TASK ITEM: Without the pictures, repeat all of the data exactly as it appears below.

GIVEN INFORMATION:
──────

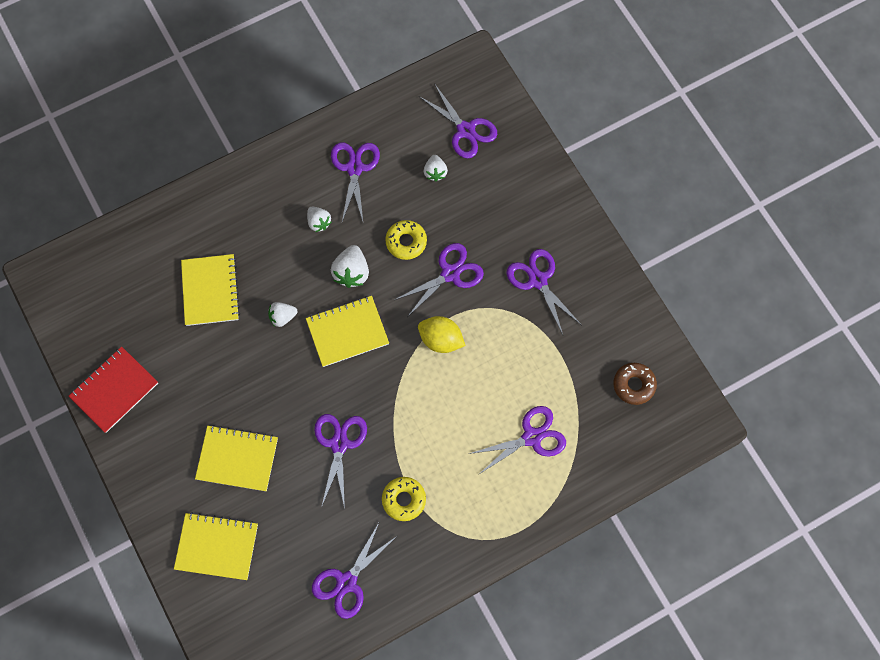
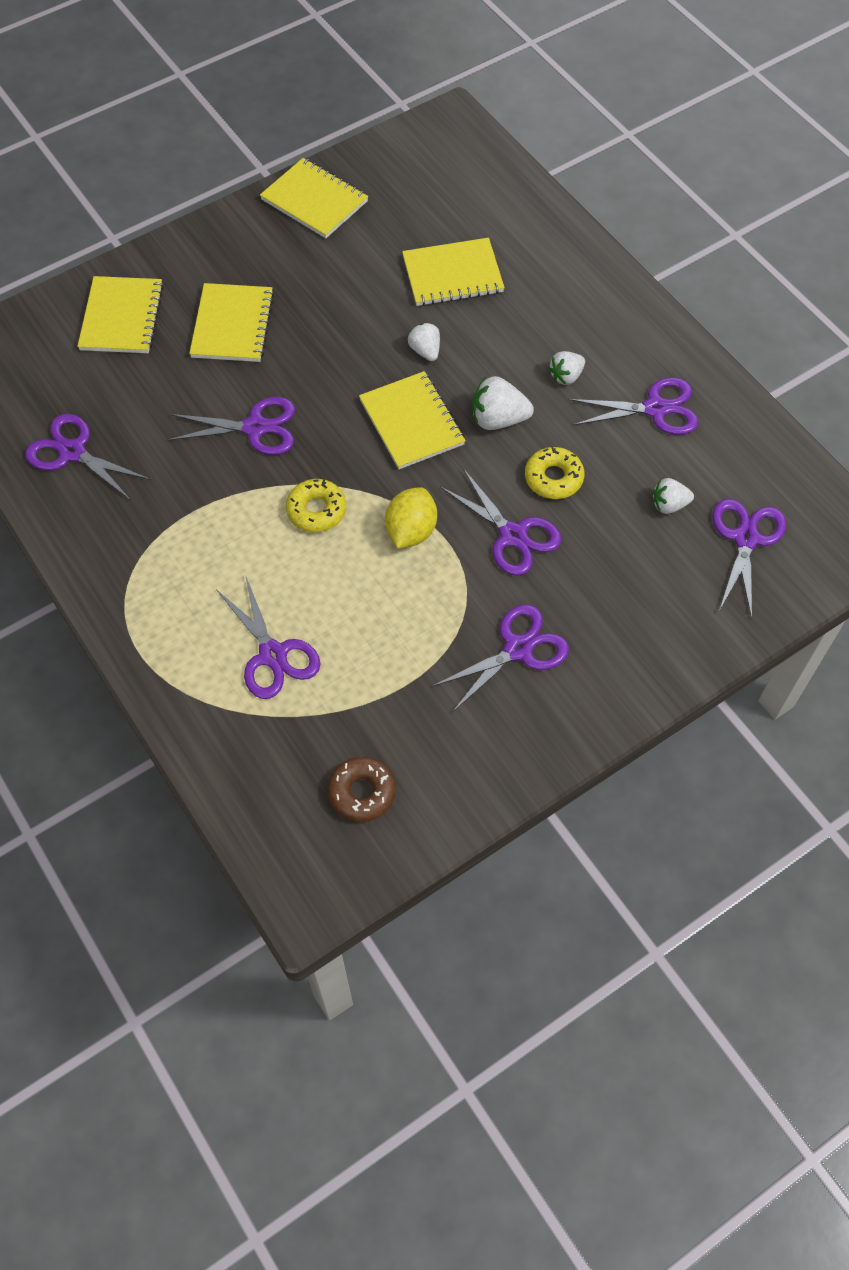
camera: 85 degrees right, 10 degrees down
(114, 390) = (314, 200): red notebook -> yellow notebook
(404, 500) = (180, 505): yellow donut -> yellow donut (316, 510)
(466, 130) = (746, 538): purple scissors -> purple scissors turned 150 degrees clockwise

──────

TASK RESULT:
camera: 85 degrees right, 10 degrees down
(114, 390) = (314, 200): red notebook -> yellow notebook
(404, 500) = (180, 505): yellow donut -> yellow donut (316, 510)
(466, 130) = (746, 538): purple scissors -> purple scissors turned 150 degrees clockwise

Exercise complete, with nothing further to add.